WHAT YOU WILL DO: Each record that follows is to be transcribed exactly, excluding its images.

-- -- --

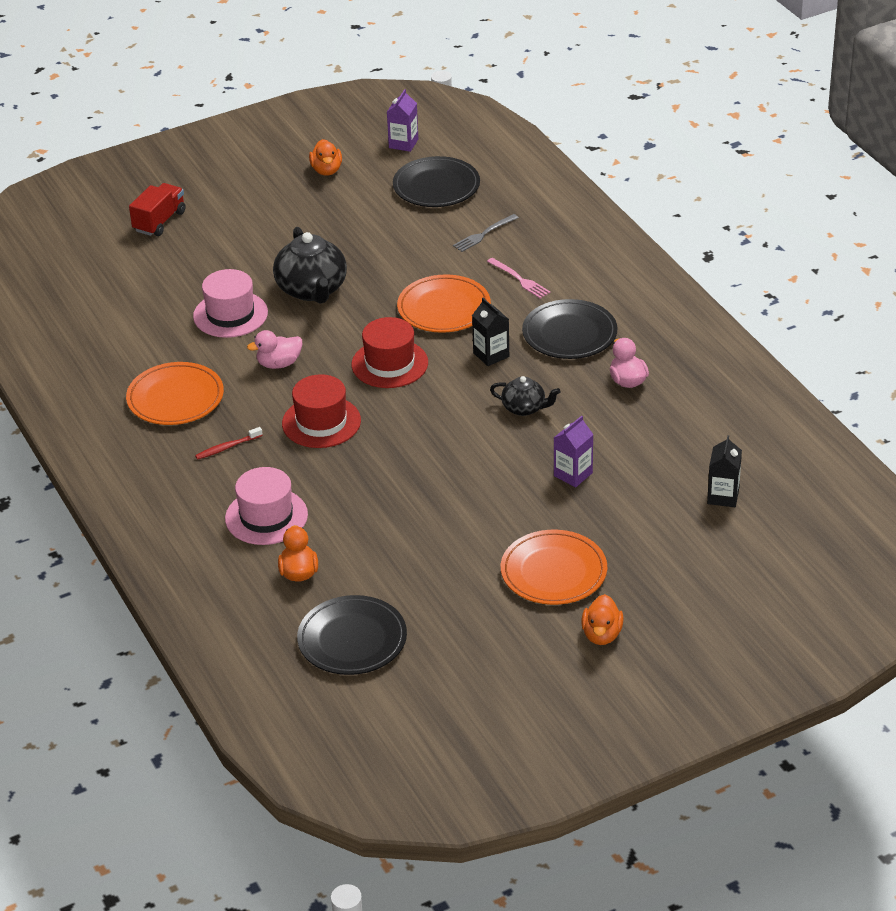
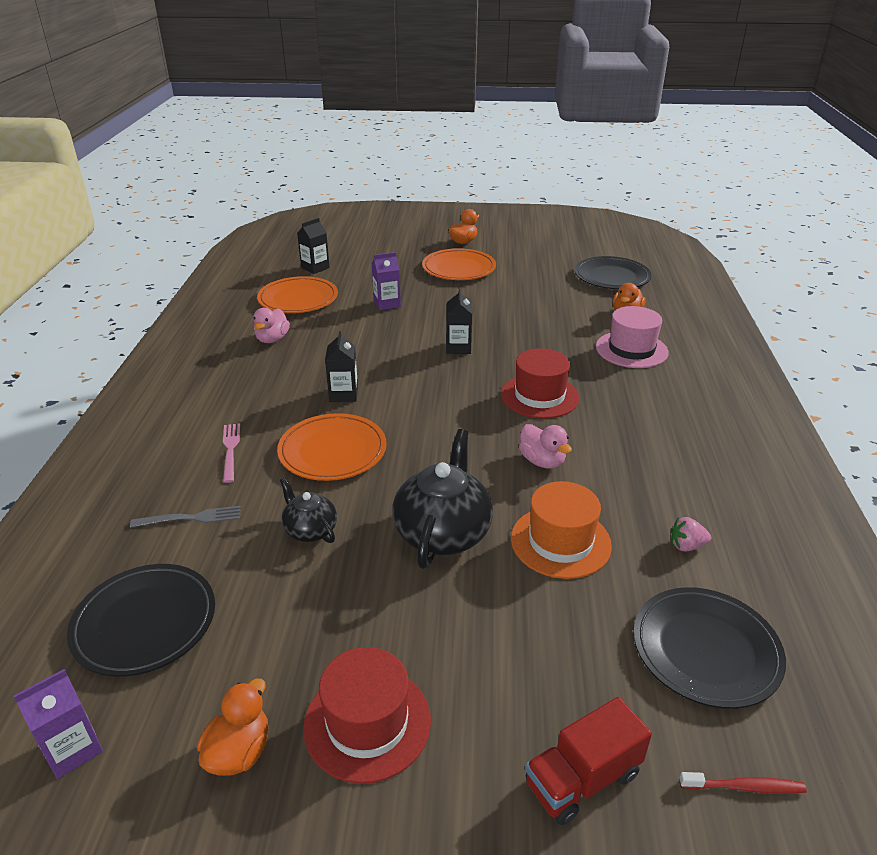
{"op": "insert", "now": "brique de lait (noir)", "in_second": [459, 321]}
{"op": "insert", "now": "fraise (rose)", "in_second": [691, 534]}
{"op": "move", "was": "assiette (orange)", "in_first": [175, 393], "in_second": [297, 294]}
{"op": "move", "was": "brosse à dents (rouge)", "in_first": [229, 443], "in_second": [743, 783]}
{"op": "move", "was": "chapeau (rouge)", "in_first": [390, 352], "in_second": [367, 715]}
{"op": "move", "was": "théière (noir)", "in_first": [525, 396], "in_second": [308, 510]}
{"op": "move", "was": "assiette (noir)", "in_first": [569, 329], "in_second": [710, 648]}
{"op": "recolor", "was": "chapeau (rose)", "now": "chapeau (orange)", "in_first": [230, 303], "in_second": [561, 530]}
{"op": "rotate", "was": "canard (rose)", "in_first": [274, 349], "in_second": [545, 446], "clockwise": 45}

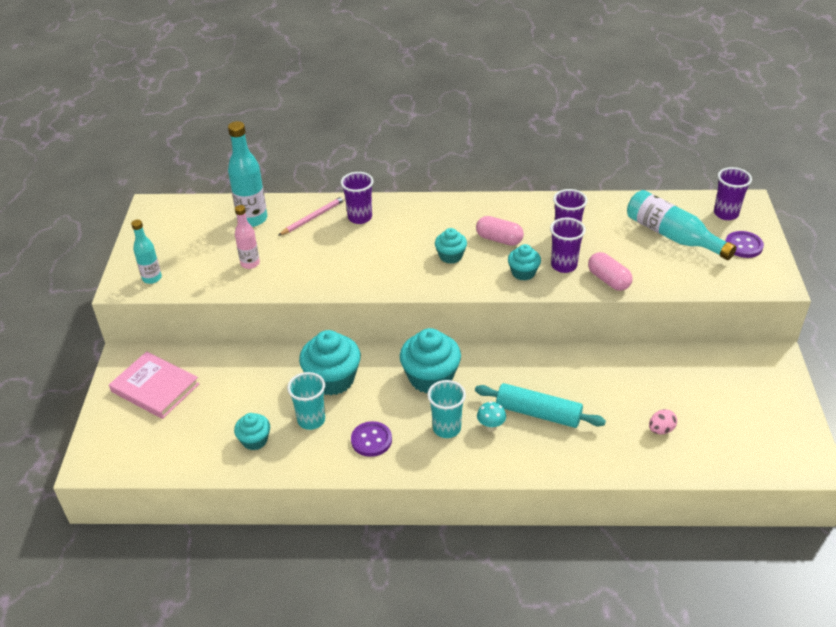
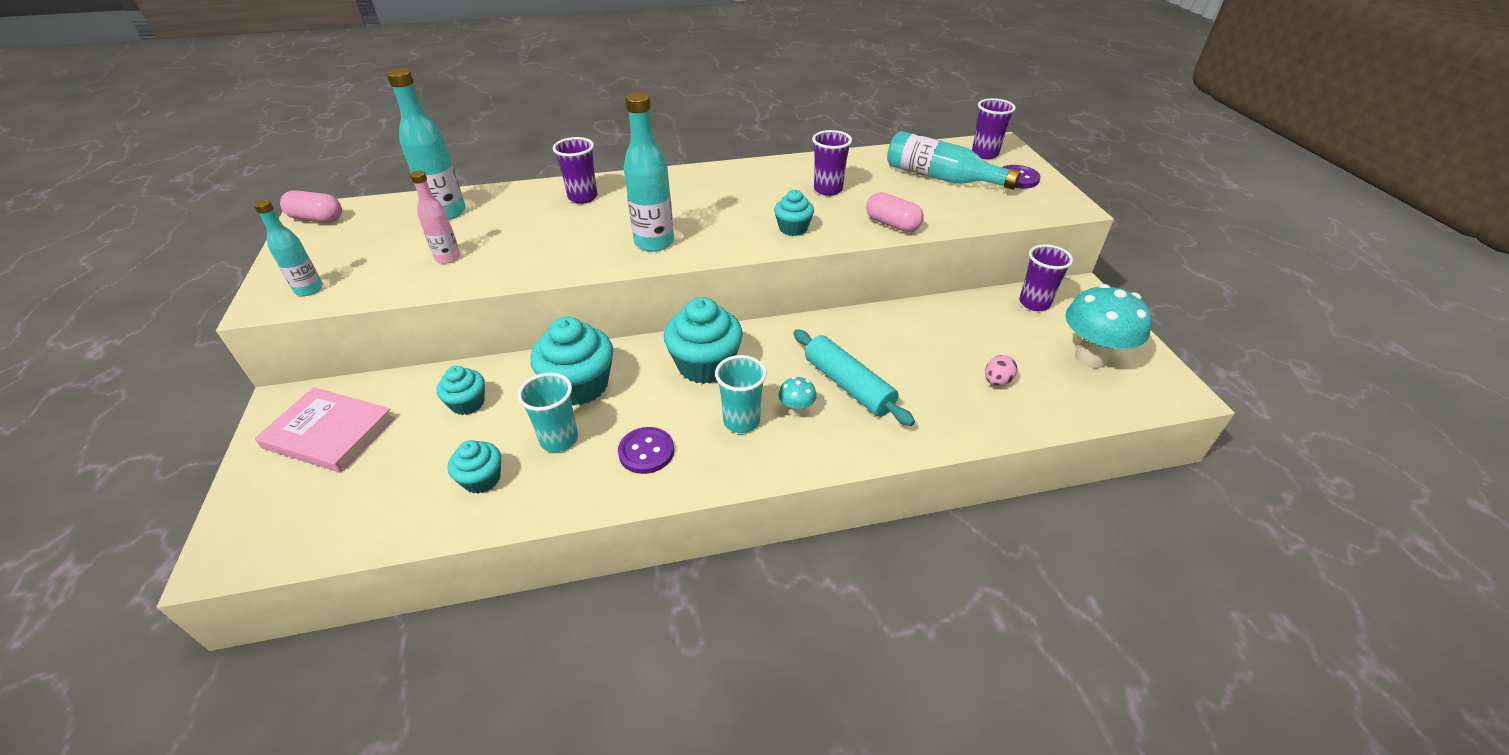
{"op": "delete", "was": "crayon (rose)", "in_first": [311, 216]}
{"op": "insert", "now": "bouteille (turquoise)", "in_second": [649, 172]}
{"op": "insert", "now": "champignon (turquoise)", "in_second": [1108, 326]}
{"op": "move", "was": "muffin (turquoise)", "in_first": [451, 246], "in_second": [460, 390]}
{"op": "move", "was": "gélule (rose)", "in_first": [500, 231], "in_second": [311, 207]}
{"op": "move", "was": "gobelet (violet)", "in_first": [568, 245], "in_second": [1046, 277]}
{"op": "rotate", "was": "rouleau à pâtisserie (turquoise)", "in_first": [540, 405], "in_second": [854, 377], "clockwise": 45}

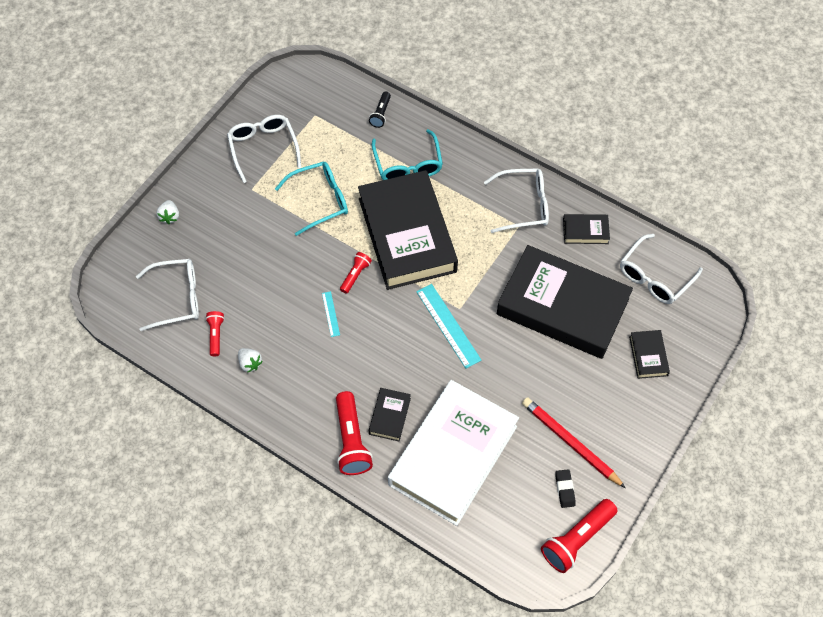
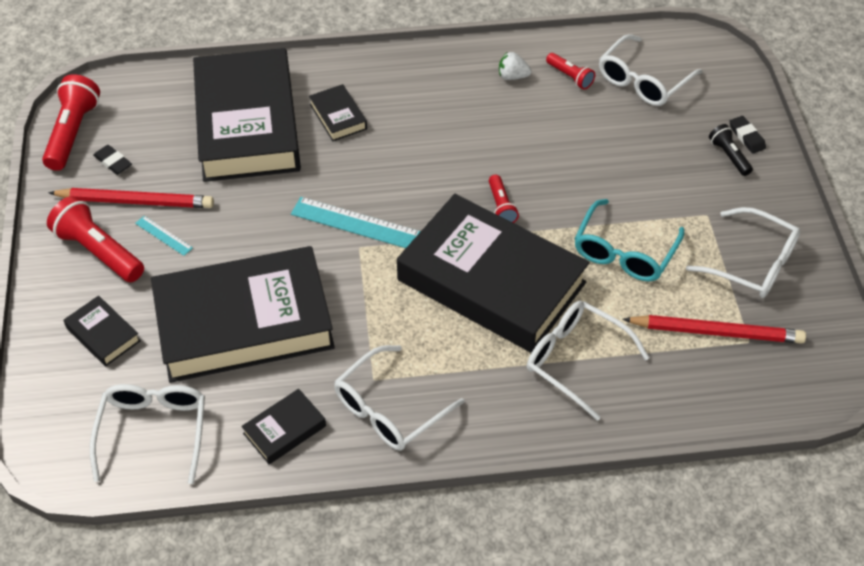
{"op": "insert", "now": "crayon (rouge)", "in_second": [714, 329]}
{"op": "move", "was": "règle (turquoise)", "in_first": [331, 314], "in_second": [164, 236]}
{"op": "move", "was": "lampe de poche (rouge)", "in_first": [354, 433], "in_second": [95, 239]}
{"op": "move", "was": "lampe de poche (noir)", "in_first": [380, 110], "in_second": [731, 150]}
{"op": "replace", "was": "fraise (blanc)", "now": "gomme (noir)", "in_first": [167, 212], "in_second": [748, 135]}
{"op": "recolor", "was": "lunettes (turquoise)", "now": "lunettes (blanc)", "in_first": [407, 154], "in_second": [588, 361]}
{"op": "recolor", "was": "livre (blanc)", "now": "livre (noir)", "in_first": [453, 453], "in_second": [247, 115]}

-- -- --

RESPONSE TO THIS TASK:
{"op": "insert", "now": "brique de lait (noir)", "in_second": [459, 321]}
{"op": "insert", "now": "fraise (rose)", "in_second": [691, 534]}
{"op": "move", "was": "assiette (orange)", "in_first": [175, 393], "in_second": [297, 294]}
{"op": "move", "was": "brosse à dents (rouge)", "in_first": [229, 443], "in_second": [743, 783]}
{"op": "move", "was": "chapeau (rouge)", "in_first": [390, 352], "in_second": [367, 715]}
{"op": "move", "was": "théière (noir)", "in_first": [525, 396], "in_second": [308, 510]}
{"op": "move", "was": "assiette (noir)", "in_first": [569, 329], "in_second": [710, 648]}
{"op": "recolor", "was": "chapeau (rose)", "now": "chapeau (orange)", "in_first": [230, 303], "in_second": [561, 530]}
{"op": "rotate", "was": "canard (rose)", "in_first": [274, 349], "in_second": [545, 446], "clockwise": 45}

{"op": "delete", "was": "crayon (rose)", "in_first": [311, 216]}
{"op": "insert", "now": "bouteille (turquoise)", "in_second": [649, 172]}
{"op": "insert", "now": "champignon (turquoise)", "in_second": [1108, 326]}
{"op": "move", "was": "muffin (turquoise)", "in_first": [451, 246], "in_second": [460, 390]}
{"op": "move", "was": "gélule (rose)", "in_first": [500, 231], "in_second": [311, 207]}
{"op": "move", "was": "gobelet (violet)", "in_first": [568, 245], "in_second": [1046, 277]}
{"op": "rotate", "was": "rouleau à pâtisserie (turquoise)", "in_first": [540, 405], "in_second": [854, 377], "clockwise": 45}

{"op": "insert", "now": "crayon (rouge)", "in_second": [714, 329]}
{"op": "move", "was": "règle (turquoise)", "in_first": [331, 314], "in_second": [164, 236]}
{"op": "move", "was": "lampe de poche (rouge)", "in_first": [354, 433], "in_second": [95, 239]}
{"op": "move", "was": "lampe de poche (noir)", "in_first": [380, 110], "in_second": [731, 150]}
{"op": "replace", "was": "fraise (blanc)", "now": "gomme (noir)", "in_first": [167, 212], "in_second": [748, 135]}
{"op": "recolor", "was": "lunettes (turquoise)", "now": "lunettes (blanc)", "in_first": [407, 154], "in_second": [588, 361]}
{"op": "recolor", "was": "livre (blanc)", "now": "livre (noir)", "in_first": [453, 453], "in_second": [247, 115]}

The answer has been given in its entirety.